Your job is to copy every line in the material containing the word "right".

===

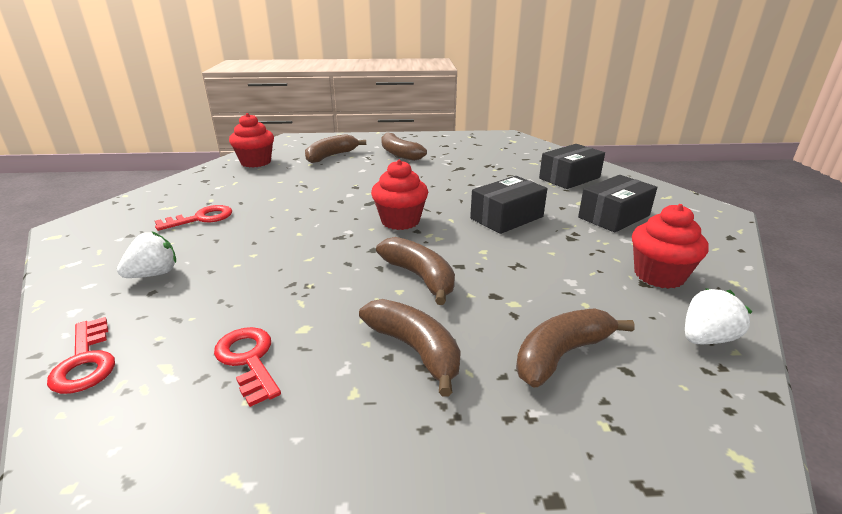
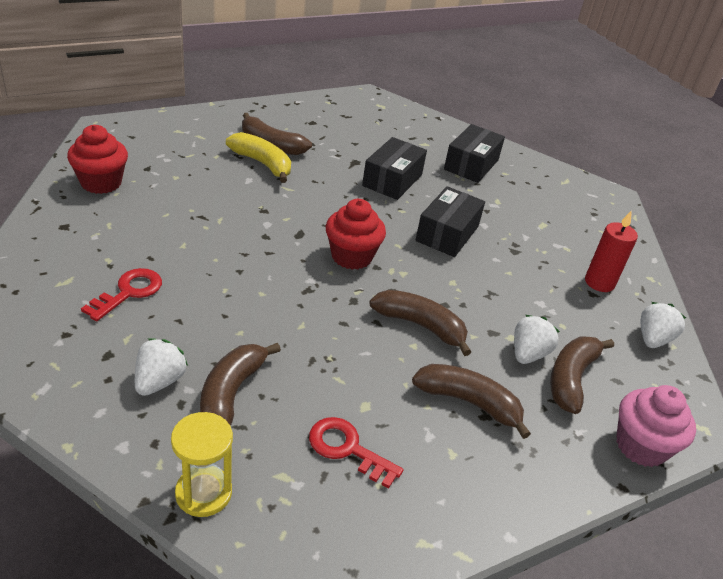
camera: 30 degrees left, 10 degrees up
(85, 361) = (203, 493): red key -> yellow hourglass
(331, 156) = (191, 159): brown banana -> brown banana (231, 394)
(382, 163) = (262, 164): none -> yellow banana
(522, 321) = (528, 354): none -> white strawberry
(613, 216) = (535, 216): black box -> black box (392, 180)
(618, 453) = (641, 446): none -> pink cupcake
(659, 275) = (599, 282): red cupcake -> red candle

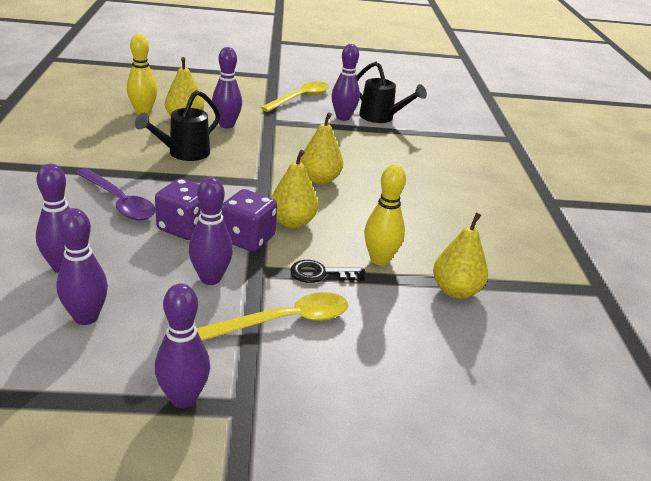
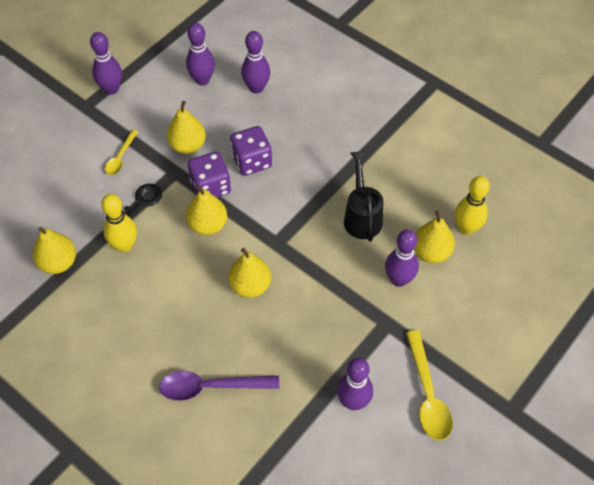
camera: 135 degrees right, 25 degrees up
(119, 202) = (312, 142): purple spoon -> purple spoon (211, 387)
(210, 278) = (187, 145): purple bowling pin -> yellow pear
(285, 321) = (120, 157): yellow spoon -> yellow spoon, size x0.60
(381, 118) = (329, 444): black watering can -> none

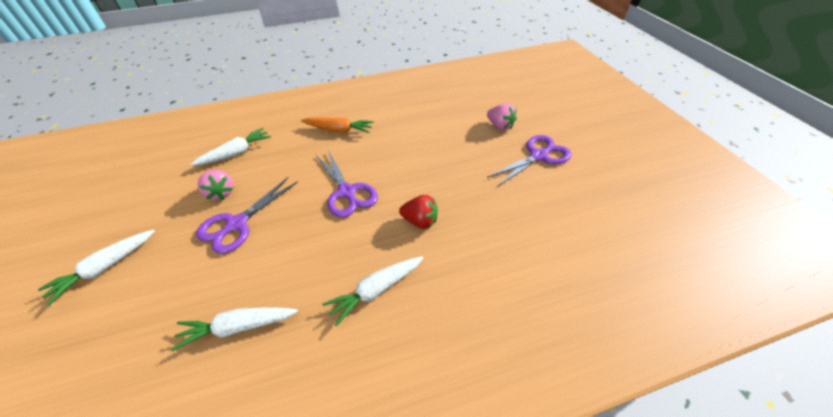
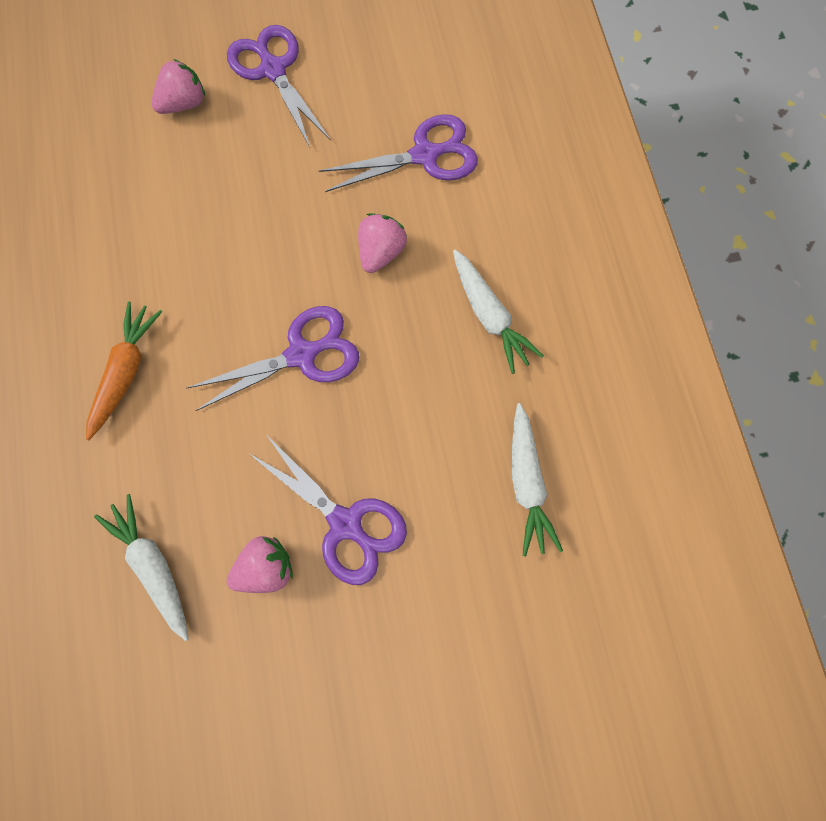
camera: 85 degrees left, 25 degrees up
(106, 268) = (408, 719): white carrot -> none
(420, 221) = (381, 252): red strawberry -> pink strawberry
(503, 238) = (425, 155): none -> purple scissors

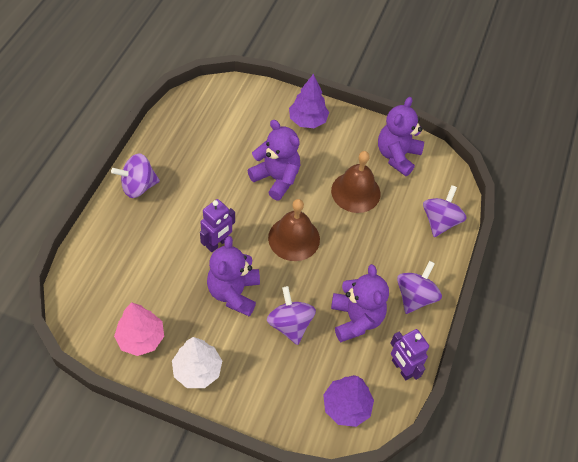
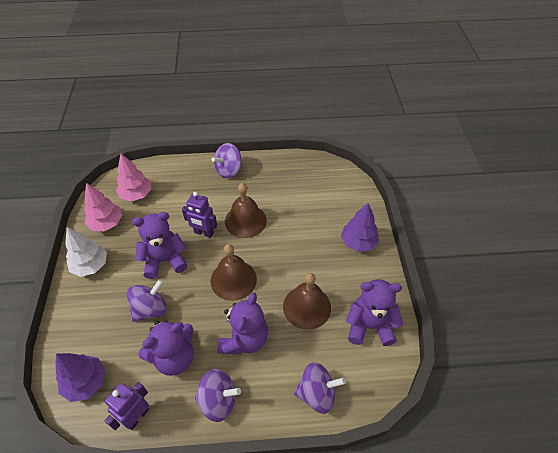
camera: 70 degrees right, 5 degrees down
(113, 293) = (136, 194): none -> pink tree
(138, 186) = (229, 170): purple spinning top -> purple spinning top turned 90 degrees counterclockwise
(224, 199) = (245, 221): none -> brown bell
(276, 178) = (285, 245): purple teddy bear -> purple teddy bear (244, 339)

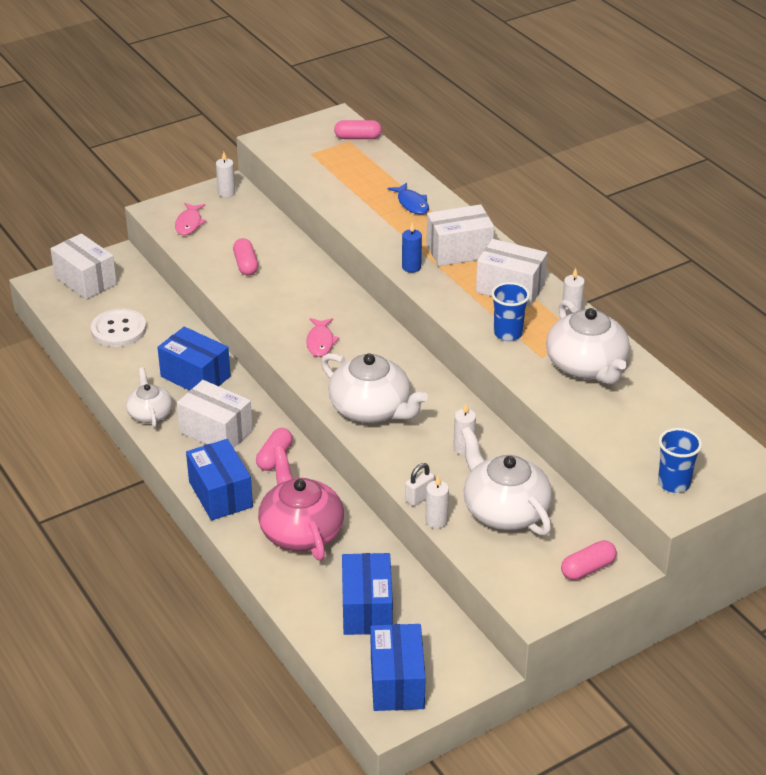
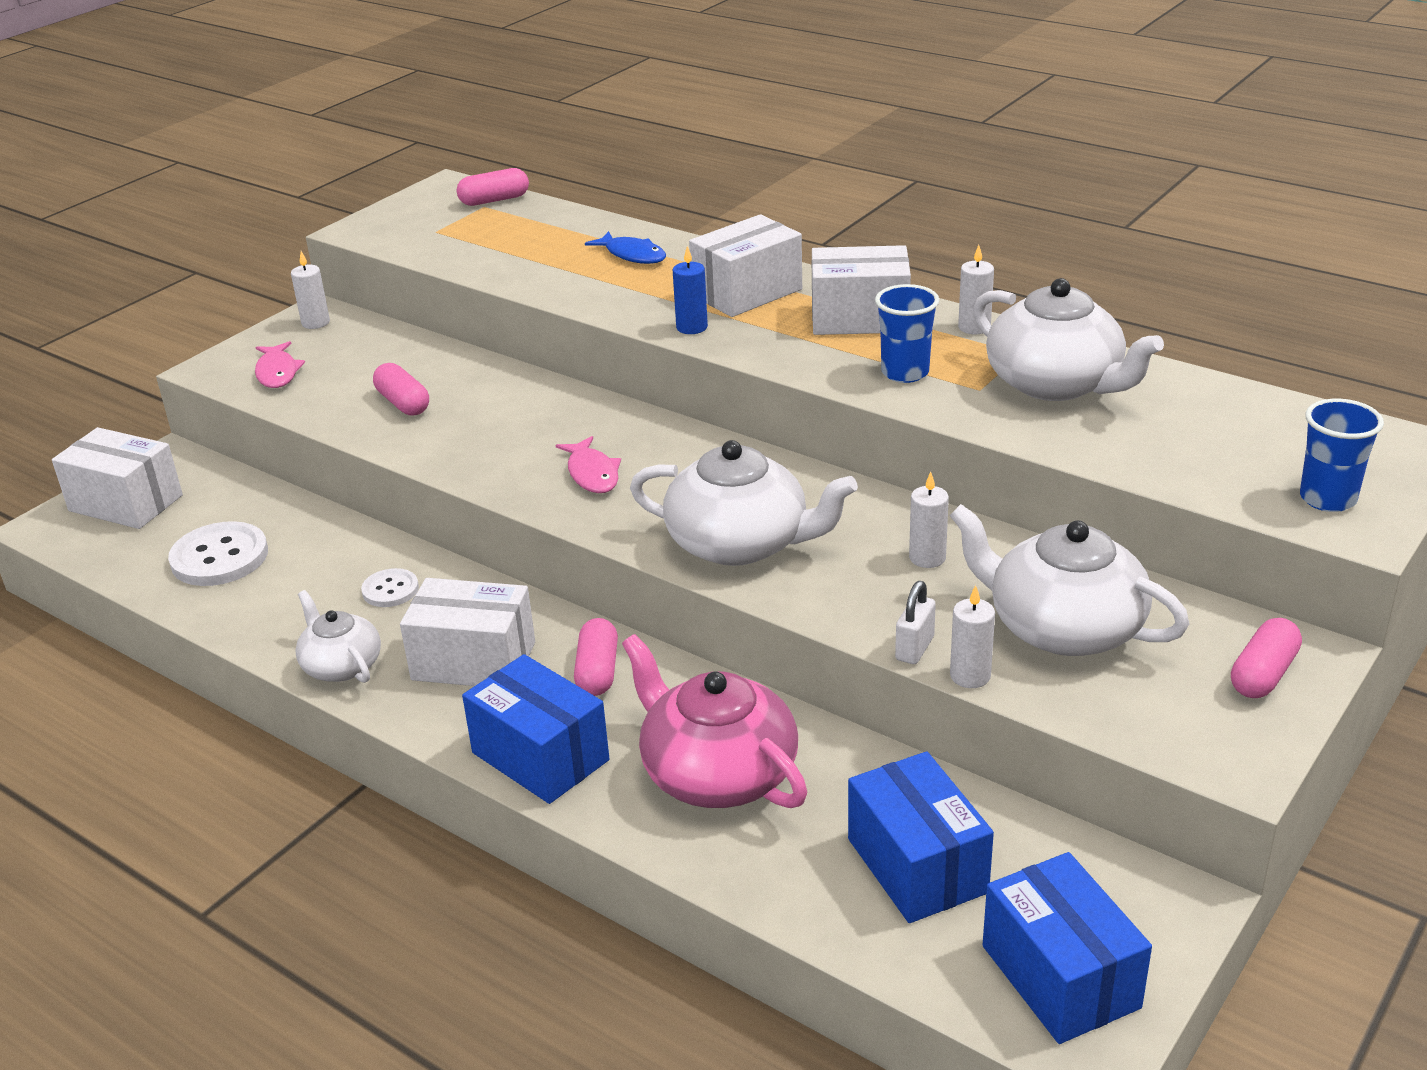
camera: 20 degrees left, 5 degrees down
(195, 376) = (390, 590): blue box -> white button

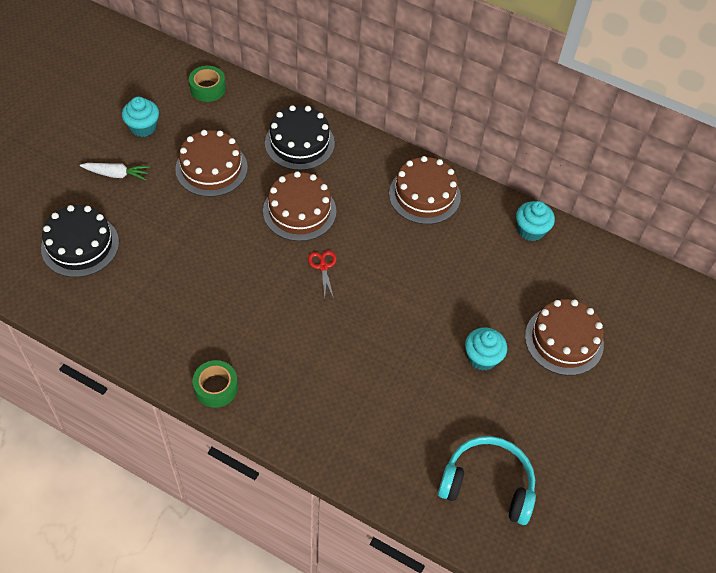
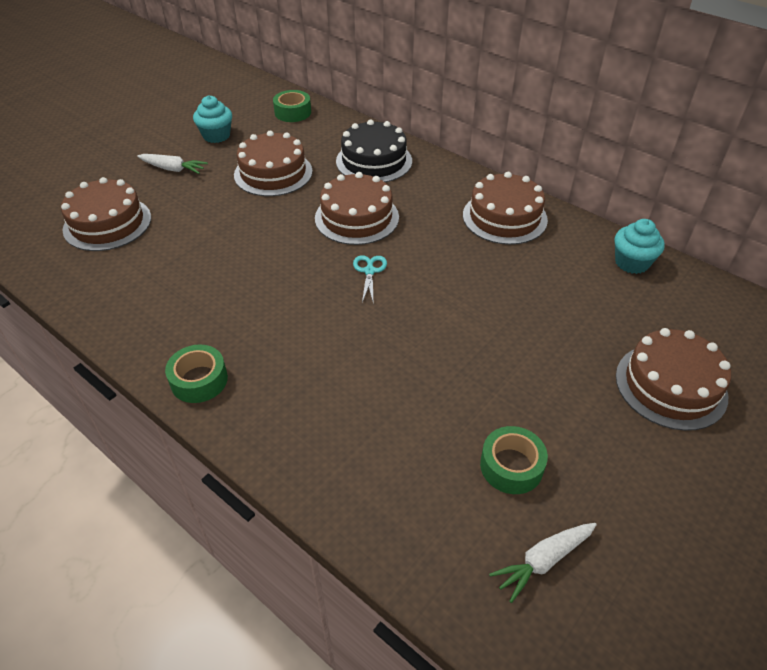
camera: 15 degrees right, 10 degrees down
(80, 245) = (107, 223): black cake -> brown cake
(323, 267) = (369, 271): red scissors -> turquoise scissors
(459, 421) = (511, 466): none -> green tape
(482, 357) = (554, 392): turquoise cupcake -> none
(487, 484) = (543, 561): turquoise headphones -> white carrot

===

## Solution below
camera: 135 degrees right, 25 degrees up
camera: 70 degrees right, 5 degrees down
camera: 15 degrees right, 10 degrees down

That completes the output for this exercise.